* Exercise description: Lines holding the string "none" in the listing below are to be copied.

* Extracted material:
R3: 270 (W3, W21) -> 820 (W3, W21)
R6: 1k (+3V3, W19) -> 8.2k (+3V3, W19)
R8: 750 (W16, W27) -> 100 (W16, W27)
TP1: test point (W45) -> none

* * *

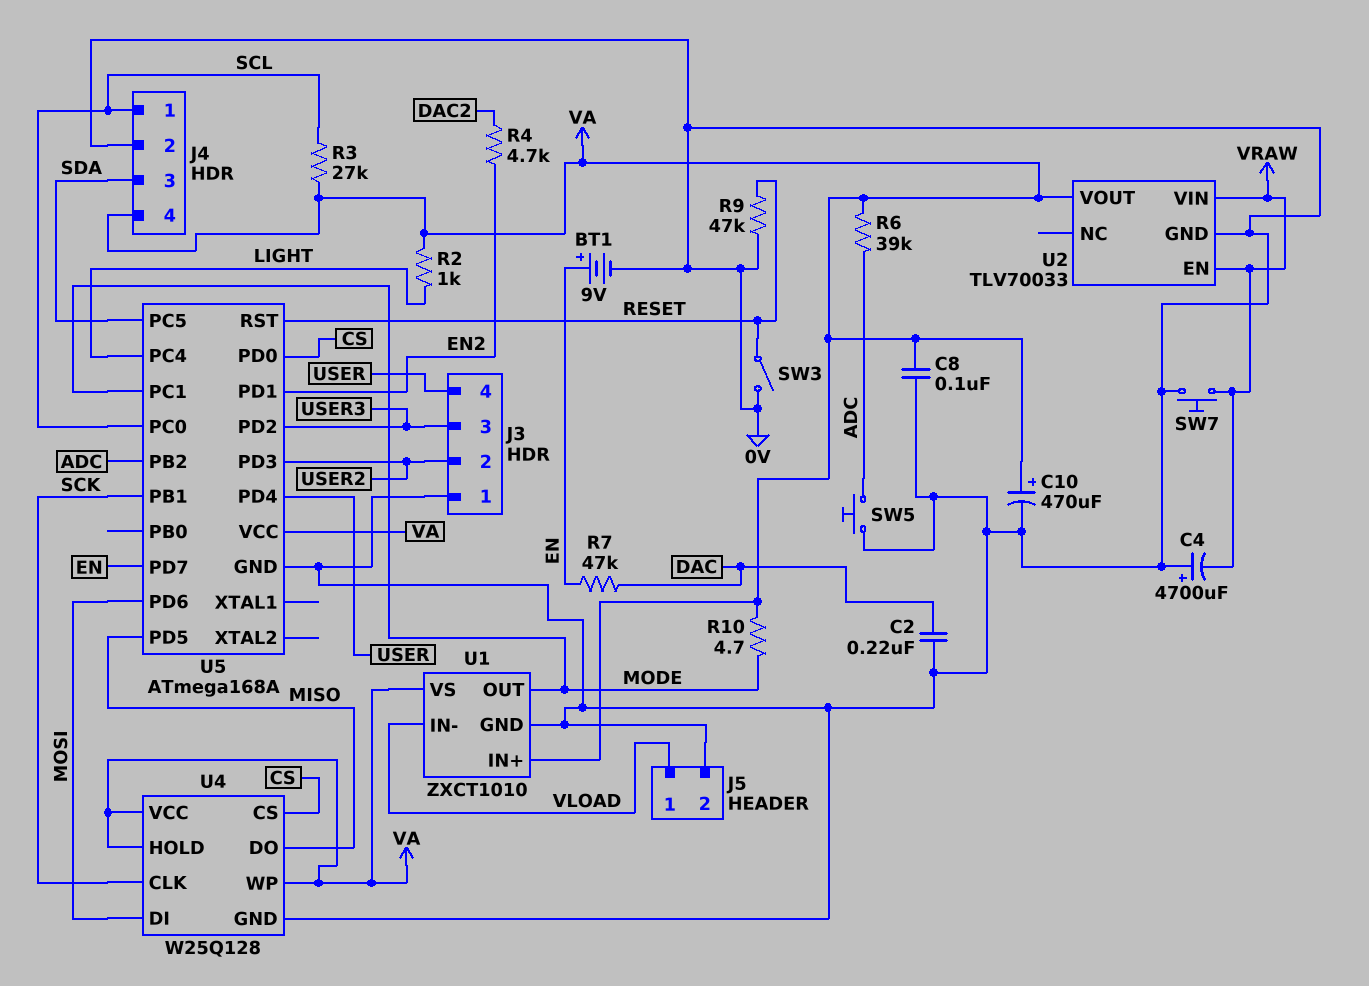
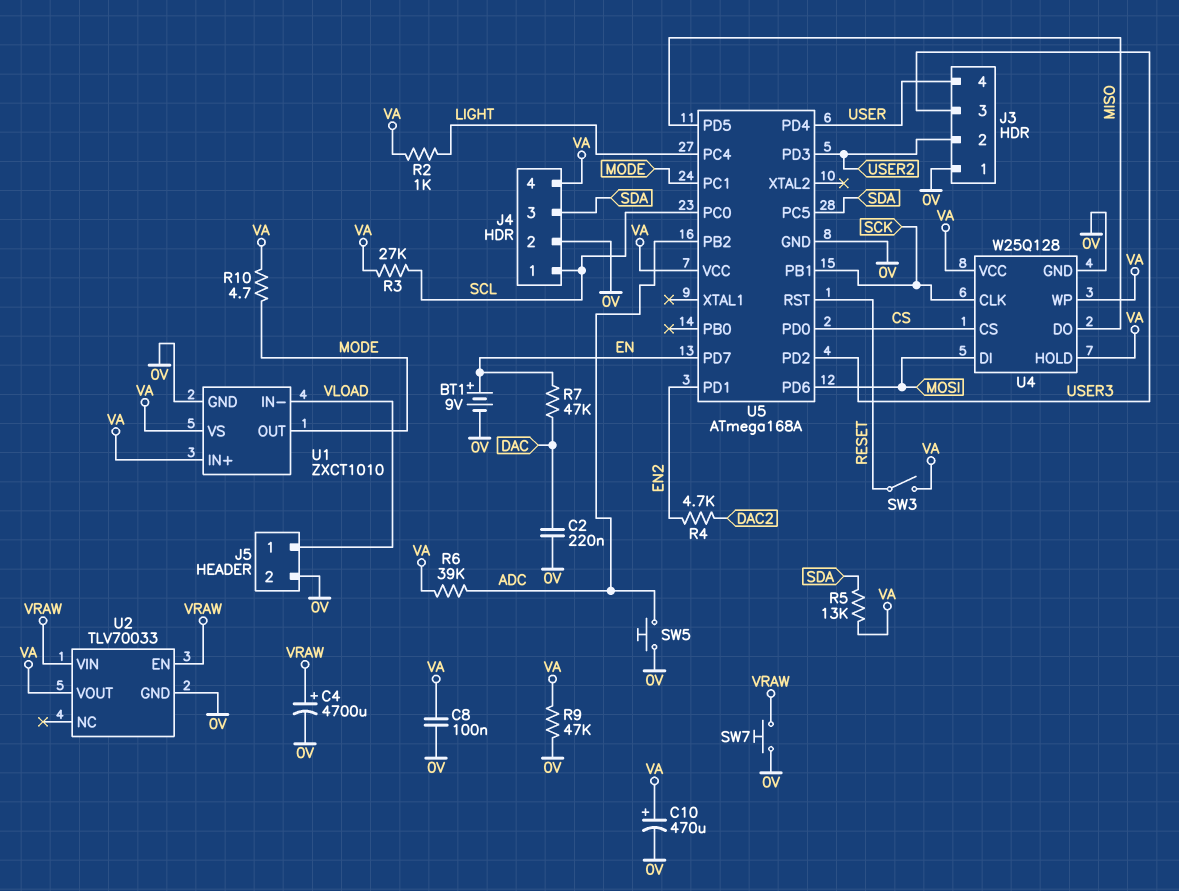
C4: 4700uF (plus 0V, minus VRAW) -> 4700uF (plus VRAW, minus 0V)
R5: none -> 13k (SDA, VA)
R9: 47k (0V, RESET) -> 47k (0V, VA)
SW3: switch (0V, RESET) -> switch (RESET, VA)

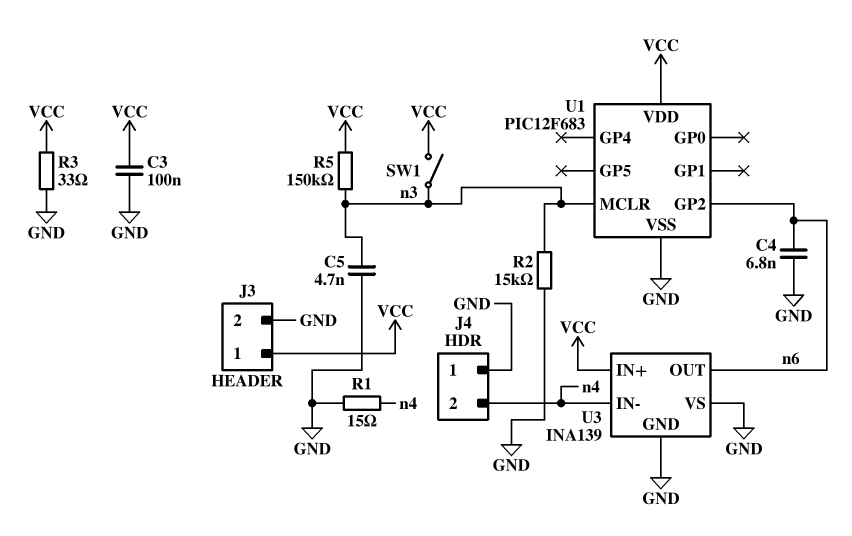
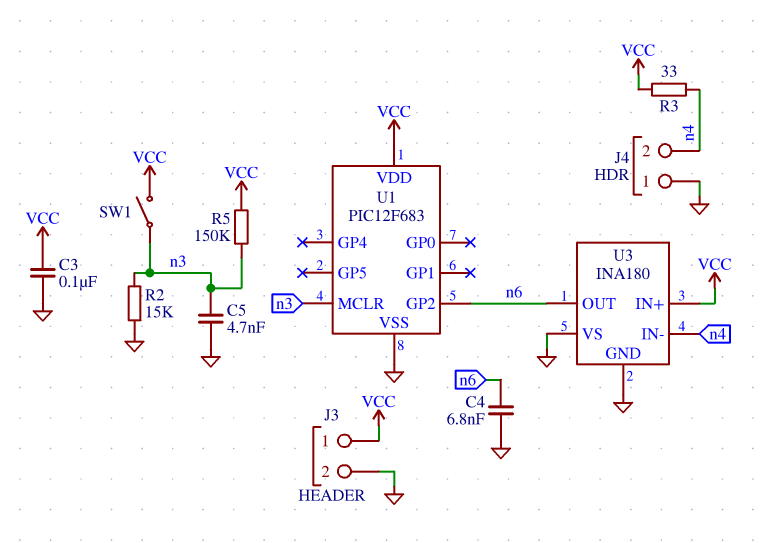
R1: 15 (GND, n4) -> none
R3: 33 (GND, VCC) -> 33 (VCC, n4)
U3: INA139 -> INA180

* Result for this exercise:
TP1: test point (W45) -> none
R5: none -> 13k (SDA, VA)
R1: 15 (GND, n4) -> none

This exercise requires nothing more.